--- START ---
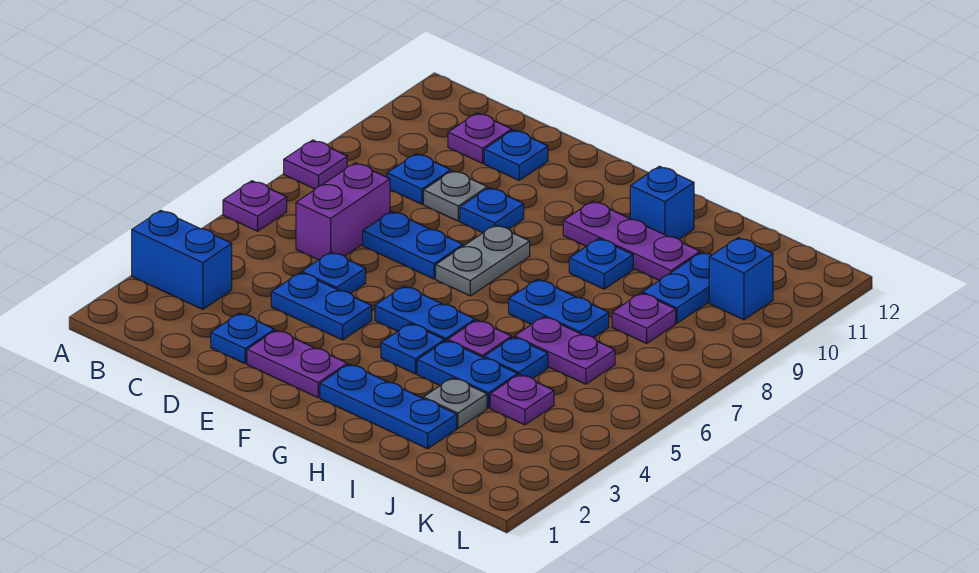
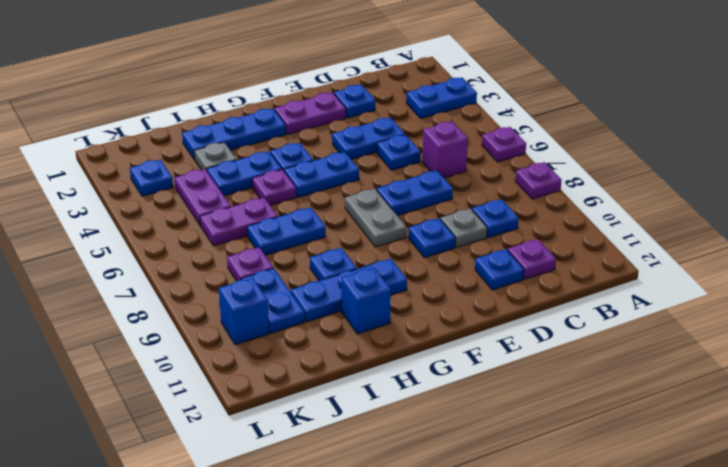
blue brick A3:B3 level 1 -> blue plate A3:B3 level 1
purple brick C6:C7 level 1 -> purple brick C6 level 1
purple plate G10:I10 level 1 -> blue plate G10:I10 level 1
blue plate I5 level 1 -> blue plate K3 level 1
purple plate J4 level 1 -> purple plate J4:J5 level 1

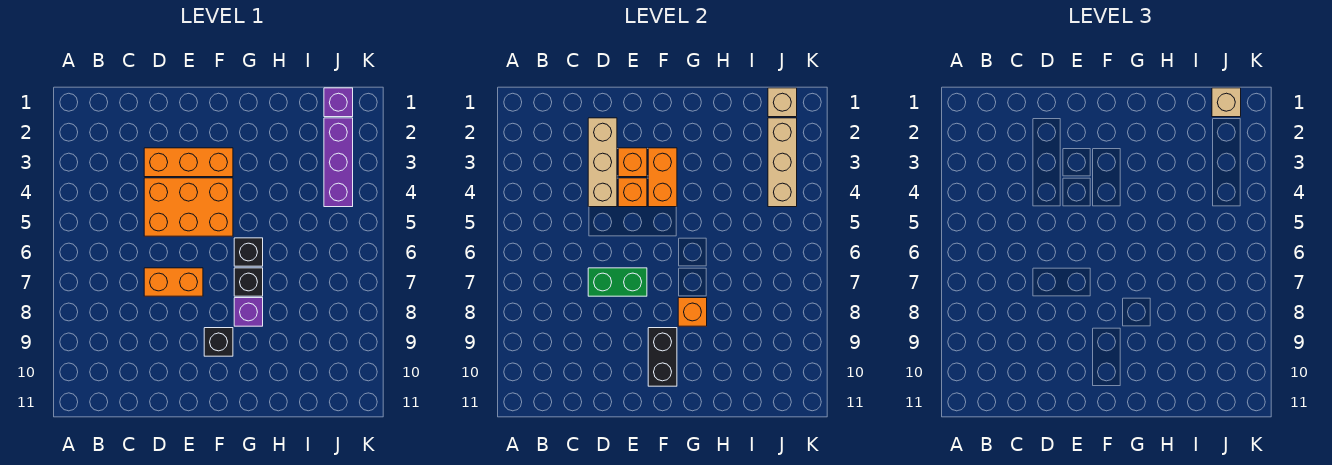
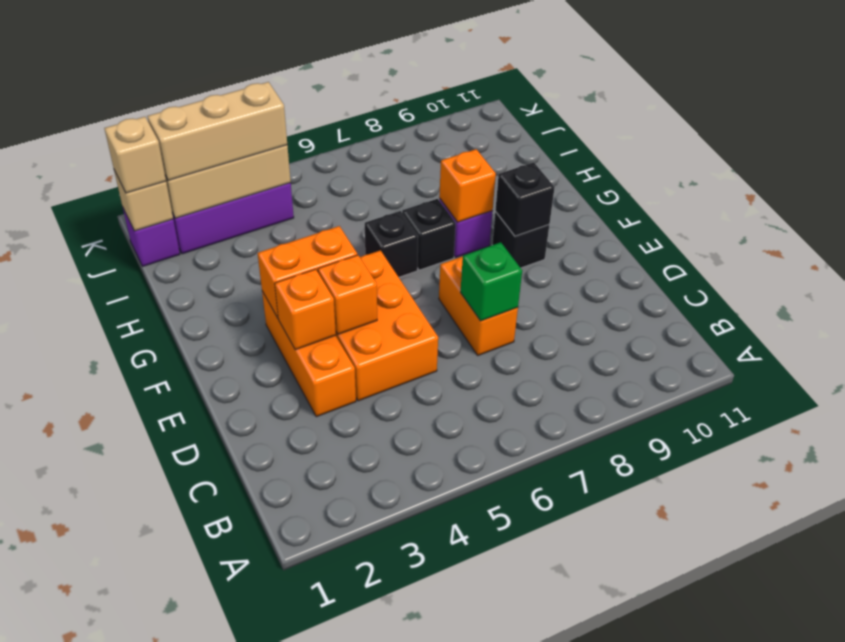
tan brick D2:D4 level 2 -> tan brick J2:J4 level 3
green brick D7:E7 level 2 -> green brick D7 level 2
black brick F9:F10 level 2 -> black brick F9 level 2

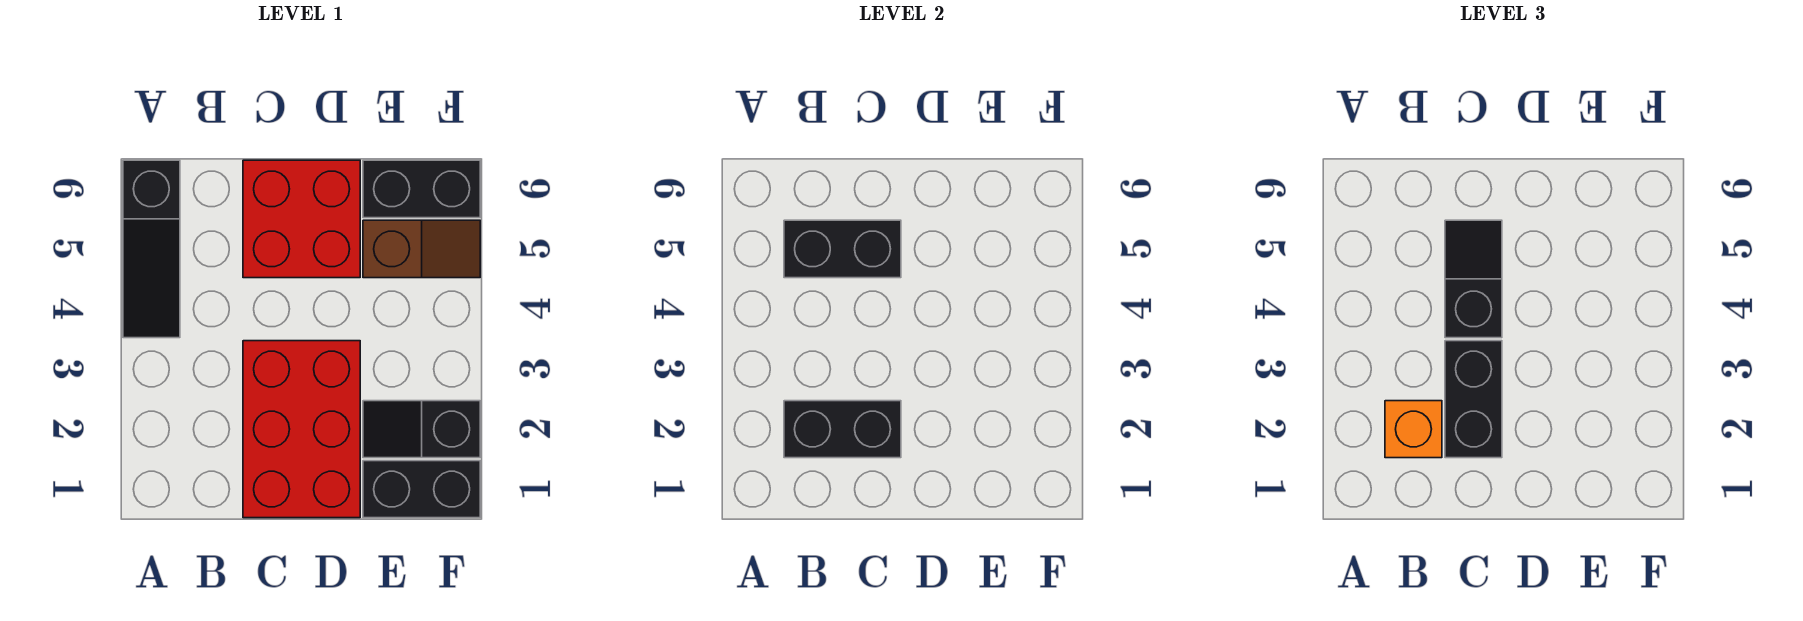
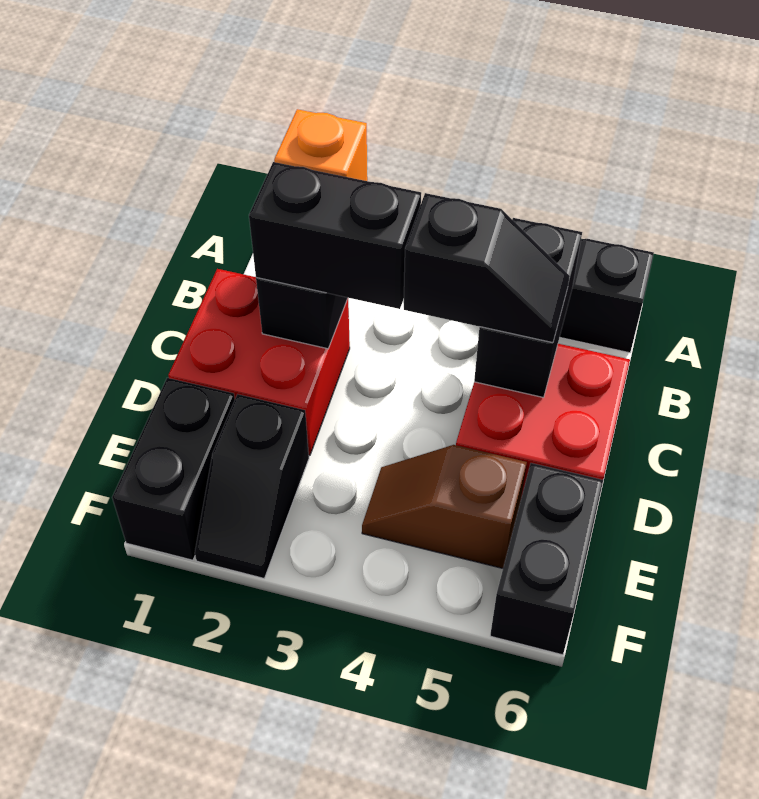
red brick C1:D3 level 1 -> red brick C1:D2 level 1
black slope E2:F2 level 1 top F -> black slope E2:F2 level 1 top E
brown slope E5:F5 level 1 top E -> brown slope E4:E5 level 1 top 5

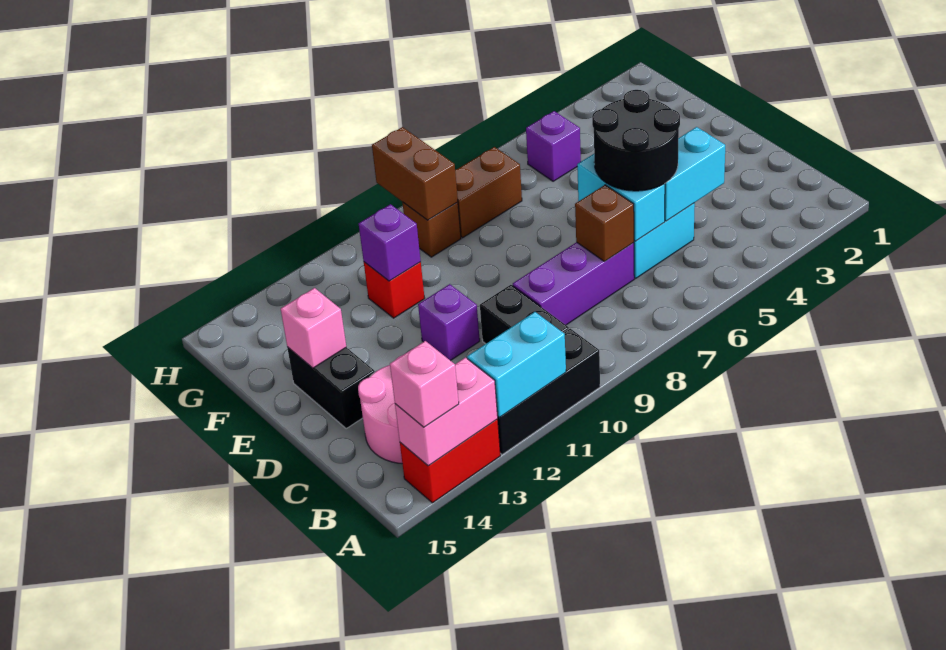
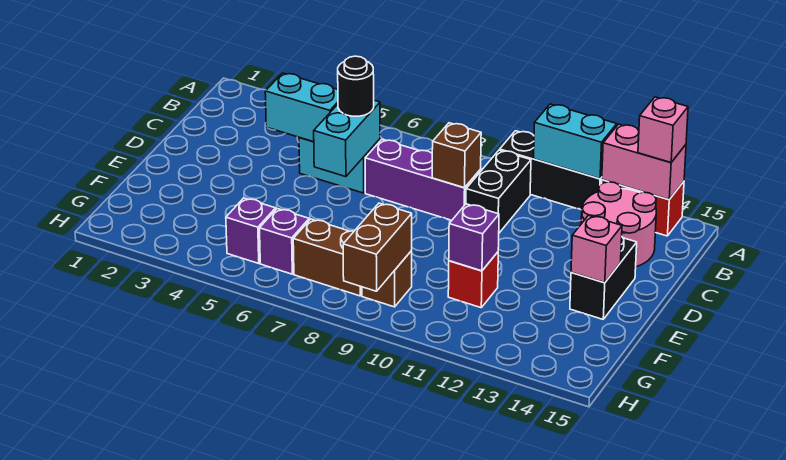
black round brick C5:D6 level 3 -> black round brick C6 level 3
brown brick C7 level 2 -> brown brick C9 level 2
purple brick D11 level 1 -> purple brick G6 level 1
--- END ---
● **What the exercise asks**: From the first line to the last, set down the records word for word and drop the images.

● **Task output**:
blue brick A3:B3 level 1 -> blue plate A3:B3 level 1
purple brick C6:C7 level 1 -> purple brick C6 level 1
purple plate G10:I10 level 1 -> blue plate G10:I10 level 1
blue plate I5 level 1 -> blue plate K3 level 1
purple plate J4 level 1 -> purple plate J4:J5 level 1

tan brick D2:D4 level 2 -> tan brick J2:J4 level 3
green brick D7:E7 level 2 -> green brick D7 level 2
black brick F9:F10 level 2 -> black brick F9 level 2

red brick C1:D3 level 1 -> red brick C1:D2 level 1
black slope E2:F2 level 1 top F -> black slope E2:F2 level 1 top E
brown slope E5:F5 level 1 top E -> brown slope E4:E5 level 1 top 5

black round brick C5:D6 level 3 -> black round brick C6 level 3
brown brick C7 level 2 -> brown brick C9 level 2
purple brick D11 level 1 -> purple brick G6 level 1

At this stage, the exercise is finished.